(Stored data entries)

------------------------------------

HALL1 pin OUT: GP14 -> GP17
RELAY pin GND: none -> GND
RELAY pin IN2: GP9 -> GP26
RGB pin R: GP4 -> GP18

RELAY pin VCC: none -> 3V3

------------------------------------

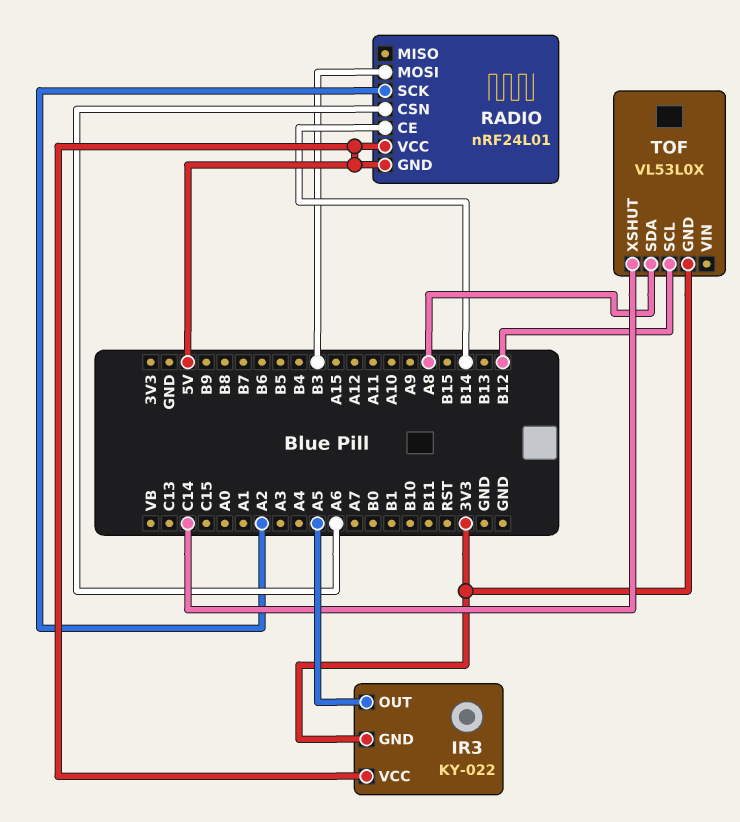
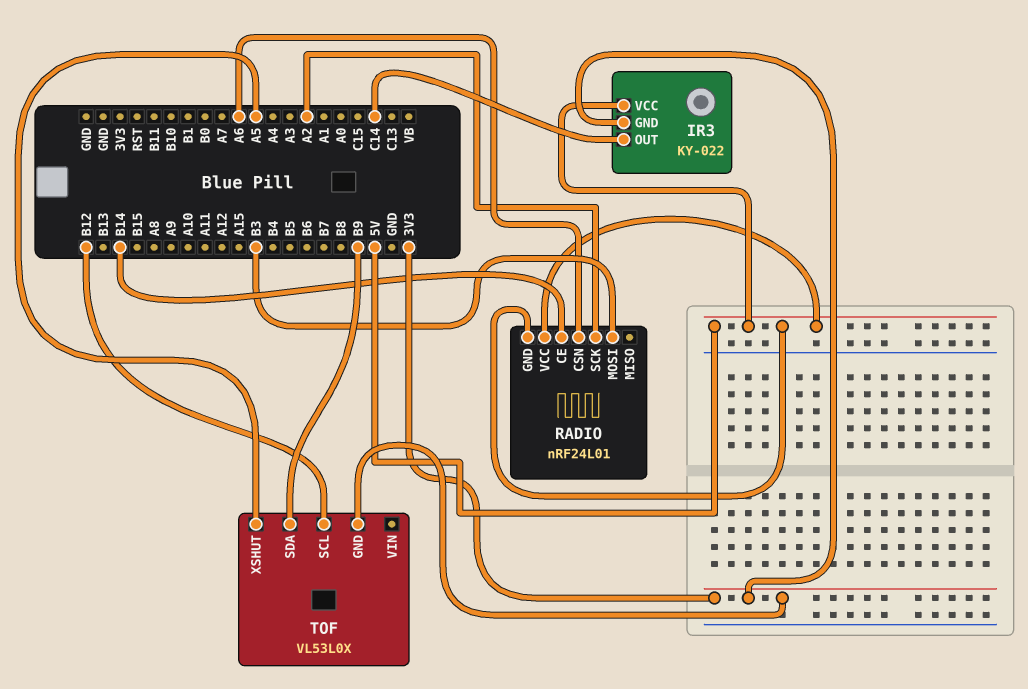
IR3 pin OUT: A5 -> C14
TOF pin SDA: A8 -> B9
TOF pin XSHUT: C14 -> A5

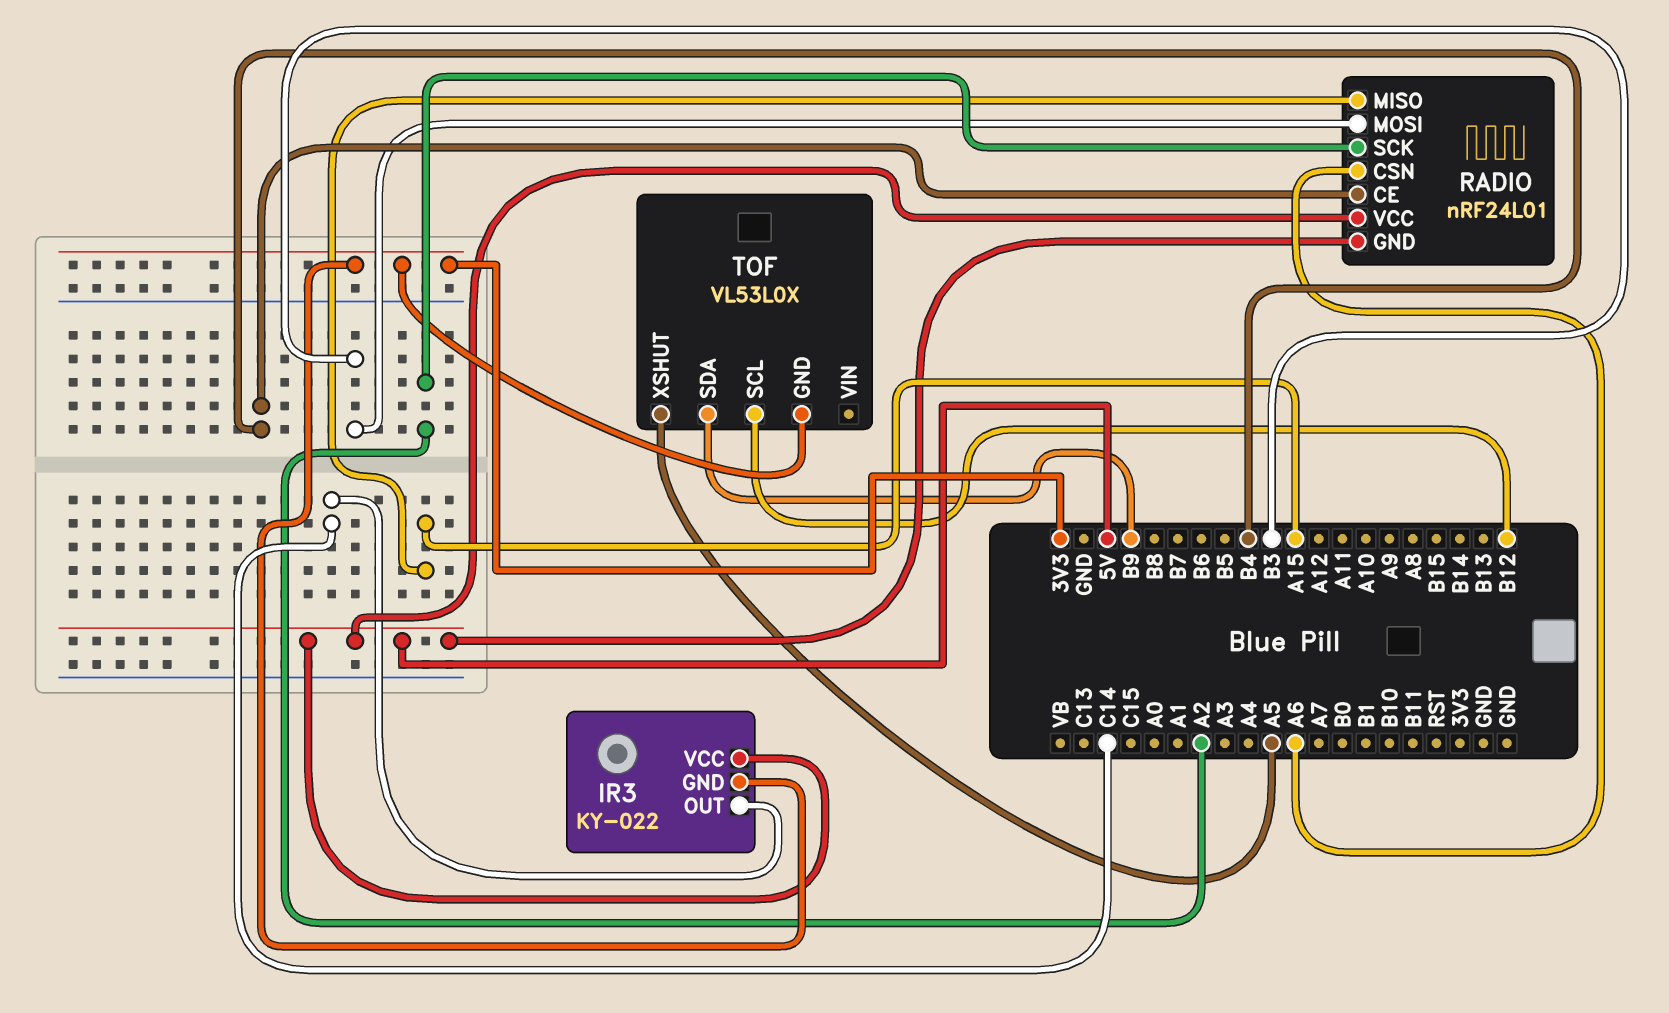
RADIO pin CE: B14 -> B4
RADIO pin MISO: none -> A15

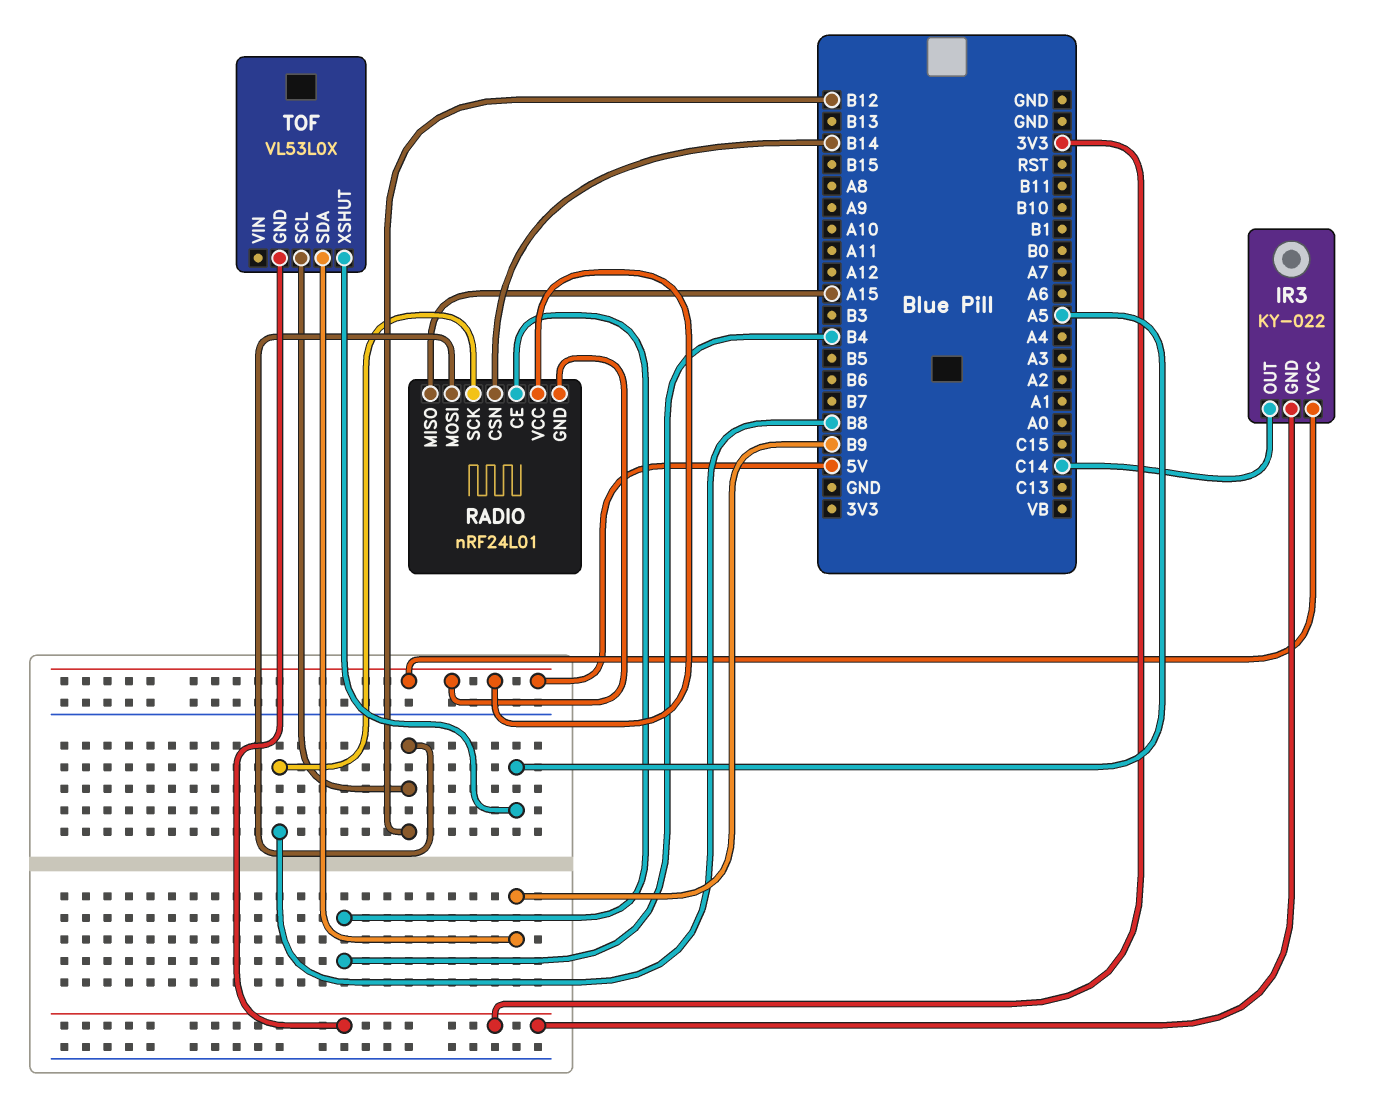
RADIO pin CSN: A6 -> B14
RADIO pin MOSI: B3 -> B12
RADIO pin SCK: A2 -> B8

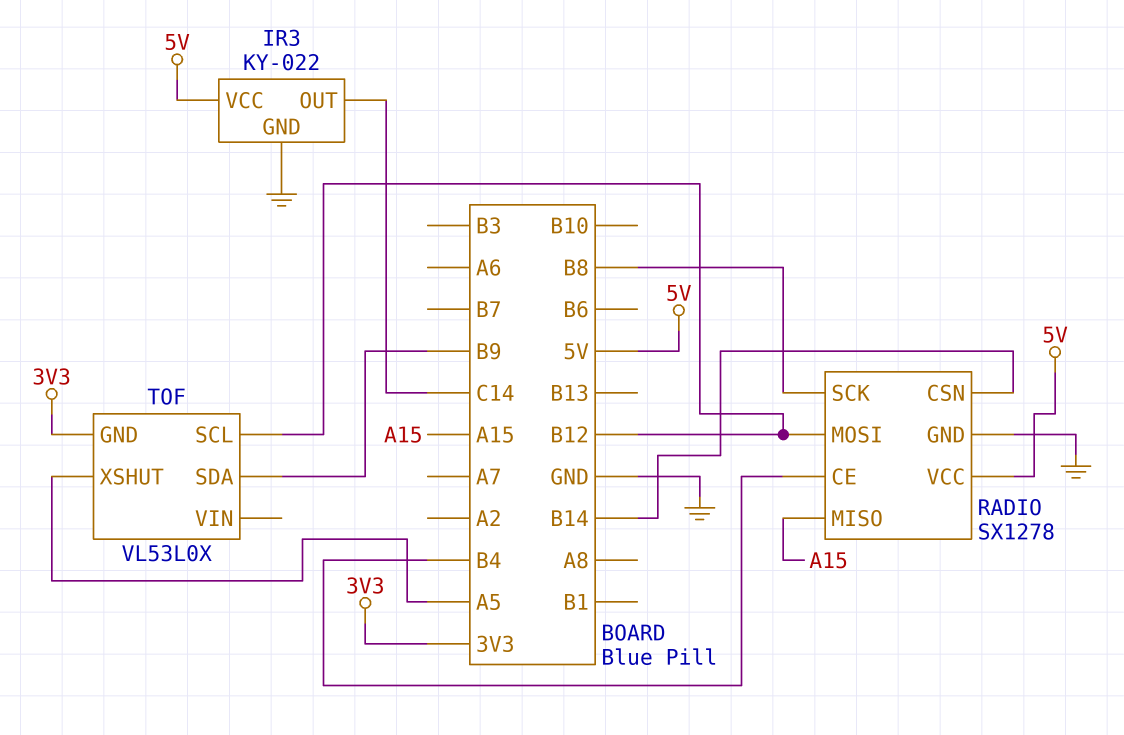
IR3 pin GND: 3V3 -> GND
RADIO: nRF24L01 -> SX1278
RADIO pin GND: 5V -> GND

------------------------------------

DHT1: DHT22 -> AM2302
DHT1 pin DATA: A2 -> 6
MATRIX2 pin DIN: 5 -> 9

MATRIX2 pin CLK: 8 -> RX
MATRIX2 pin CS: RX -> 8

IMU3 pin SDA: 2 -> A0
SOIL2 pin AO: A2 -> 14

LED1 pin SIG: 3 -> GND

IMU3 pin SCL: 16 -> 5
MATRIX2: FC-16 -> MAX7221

------------------------------------

Look through the entries above; find each line with the word "none" and copy it.

RELAY pin GND: none -> GND
RELAY pin VCC: none -> 3V3
RADIO pin MISO: none -> A15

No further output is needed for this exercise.